Scene difference descriptions
—————
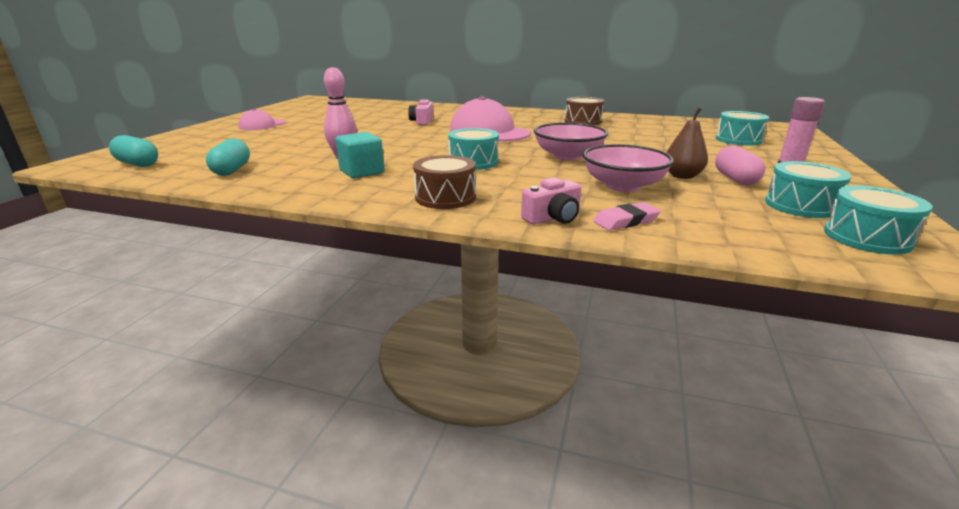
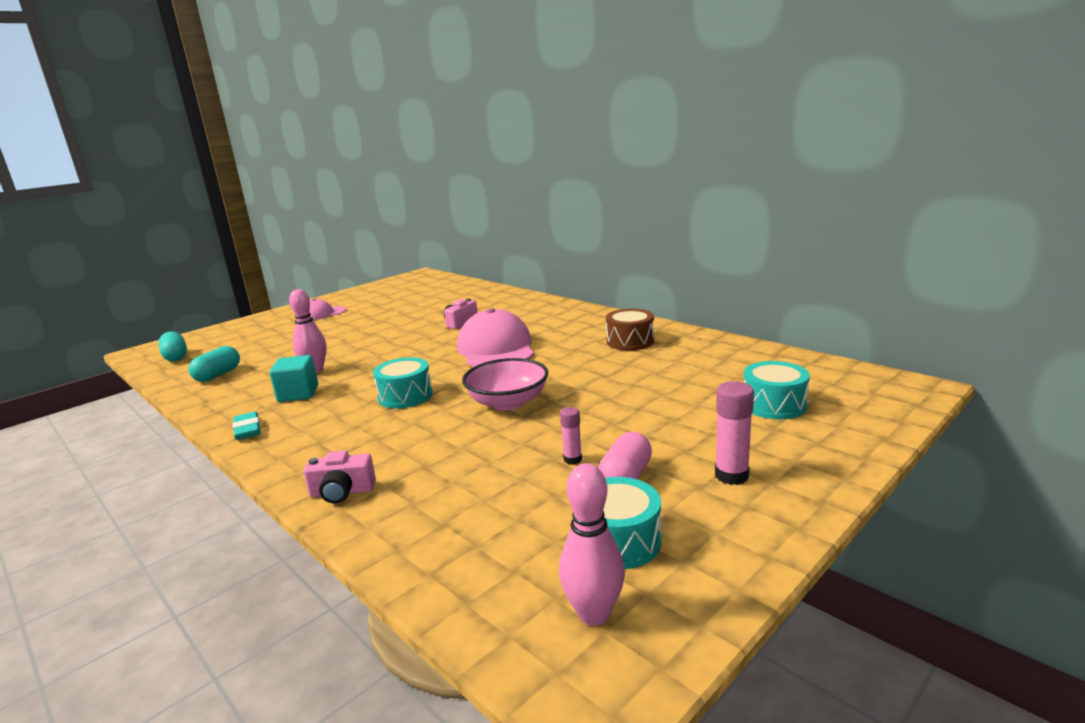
camera: 30 degrees right, 5 degrees down
(361, 198) = (247, 429): none -> turquoise eraser
(445, 197) = (305, 443): brown drum -> none
(623, 186) = (482, 461): pink bowl -> none
(626, 221) = (394, 513): pink eraser -> none
(682, 176) = (572, 459): brown pear -> pink glue stick
(867, 237) = (594, 614): turquoise drum -> pink bowling pin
—————
If a line in the entries above has the word "brown", copy it.

[Response area]:
(445, 197) = (305, 443): brown drum -> none
(682, 176) = (572, 459): brown pear -> pink glue stick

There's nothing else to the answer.